#### Exercise inputs
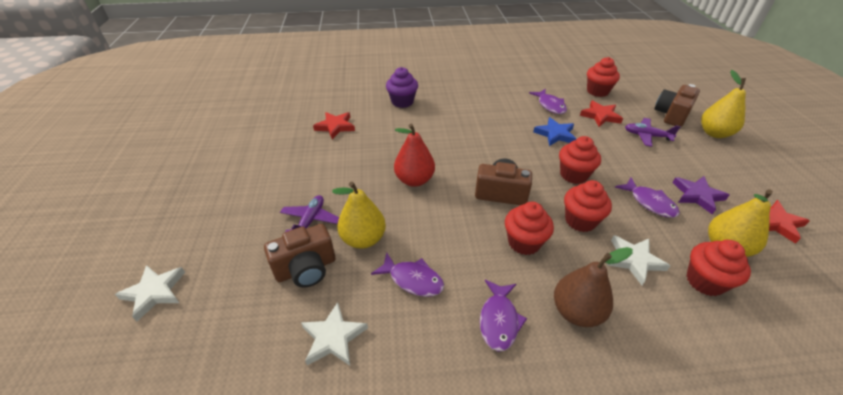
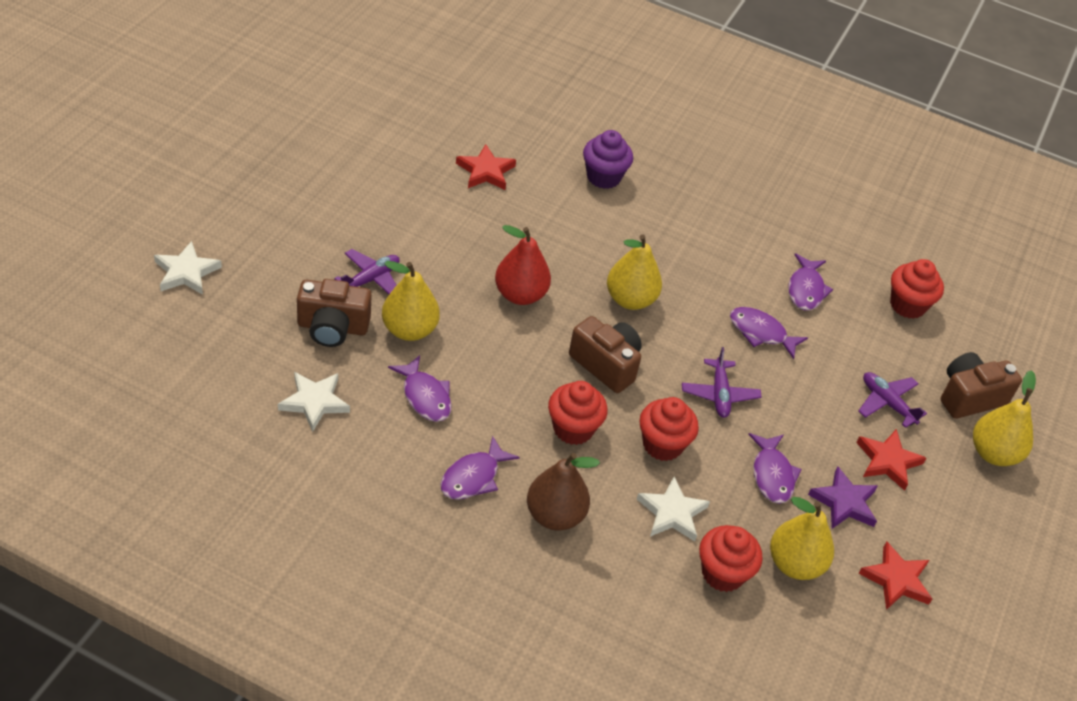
camera: 25 degrees right, 5 degrees up
(476, 151) = (630, 299): none -> yellow pear
(555, 134) = (761, 333): blue star -> purple fish
(573, 175) = (719, 394): red cupcake -> purple plane
(600, 116) = (859, 342): red star -> red star (888, 461)

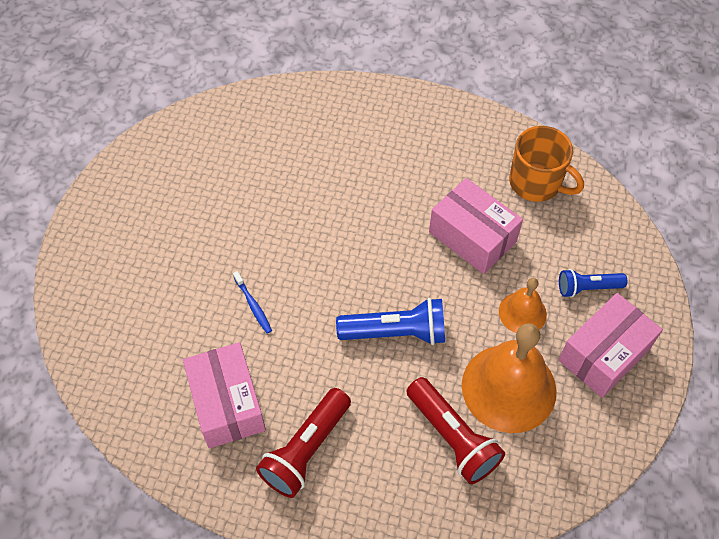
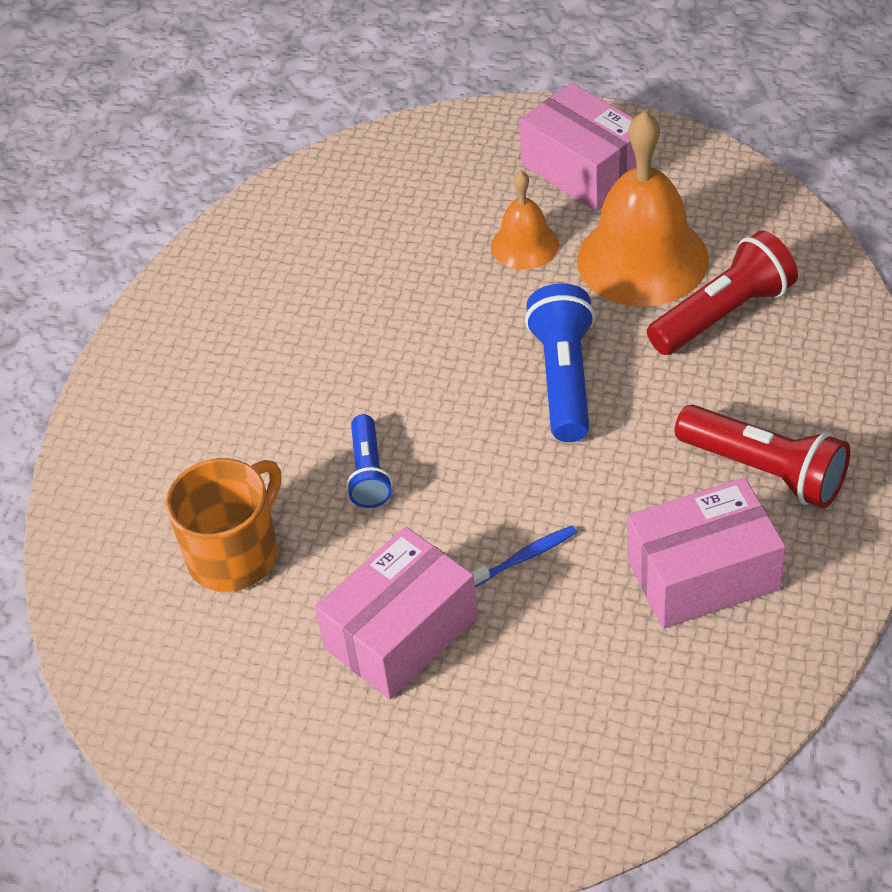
camera: 85 degrees left, 10 degrees down
(472, 237) = (396, 297): pink box -> pink box (401, 632)
(536, 183) = (301, 229): orange mug -> orange mug (235, 554)
(587, 288) = (483, 181): blue flashlight -> blue flashlight (369, 473)

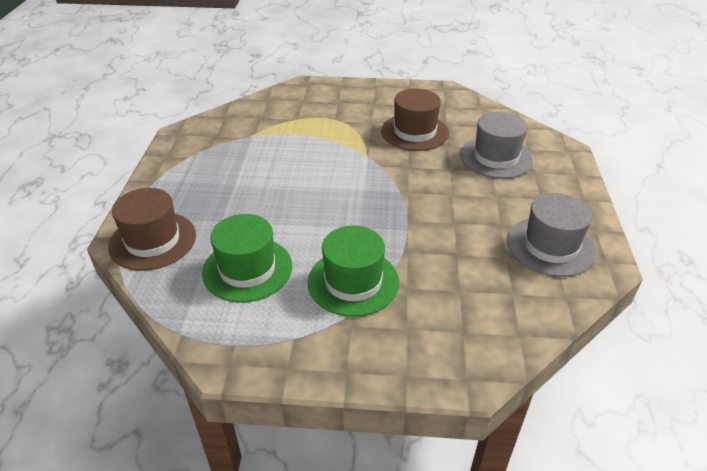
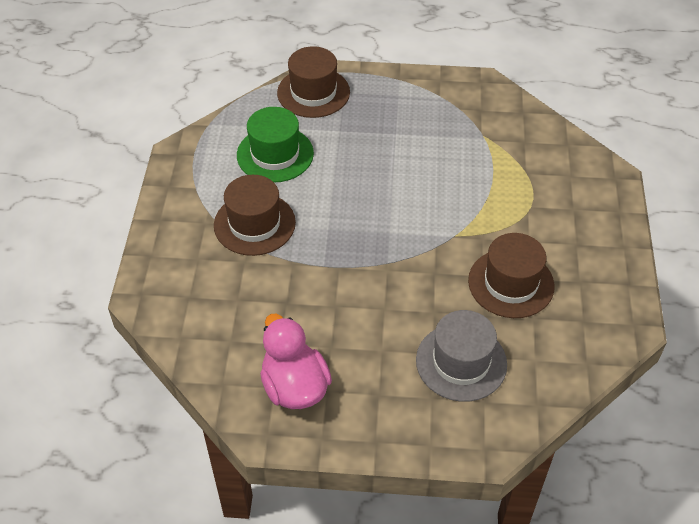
camera: 90 degrees right, 10 degrees up
(353, 282) = (254, 224): green hat -> brown hat
(550, 246) = (294, 386): grey hat -> pink duck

#### The problem
Leaving out the pictures, print every record exactly as written.

#### Written solution
camera: 25 degrees right, 5 degrees up
(476, 151) = (630, 299): none -> yellow pear
(555, 134) = (761, 333): blue star -> purple fish
(573, 175) = (719, 394): red cupcake -> purple plane
(600, 116) = (859, 342): red star -> red star (888, 461)

camera: 85 degrees left, 10 degrees down
(472, 237) = (396, 297): pink box -> pink box (401, 632)
(536, 183) = (301, 229): orange mug -> orange mug (235, 554)
(587, 288) = (483, 181): blue flashlight -> blue flashlight (369, 473)

camera: 90 degrees right, 10 degrees up
(353, 282) = (254, 224): green hat -> brown hat
(550, 246) = (294, 386): grey hat -> pink duck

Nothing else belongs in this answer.